------ SUPPLIED MATERIAL

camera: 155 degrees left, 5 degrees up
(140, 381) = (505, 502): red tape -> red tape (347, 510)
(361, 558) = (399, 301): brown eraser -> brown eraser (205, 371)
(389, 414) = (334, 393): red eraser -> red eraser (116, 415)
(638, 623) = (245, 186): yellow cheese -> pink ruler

------------
------ SUPPLIED MATERIAL

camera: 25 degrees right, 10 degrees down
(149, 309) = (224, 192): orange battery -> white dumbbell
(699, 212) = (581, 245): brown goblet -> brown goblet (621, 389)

------------

TASK OBJECTIVE>
Report each line of the material above where the word "camera" appears.

SOLUTION FOR THIS TASK>
camera: 155 degrees left, 5 degrees up
camera: 25 degrees right, 10 degrees down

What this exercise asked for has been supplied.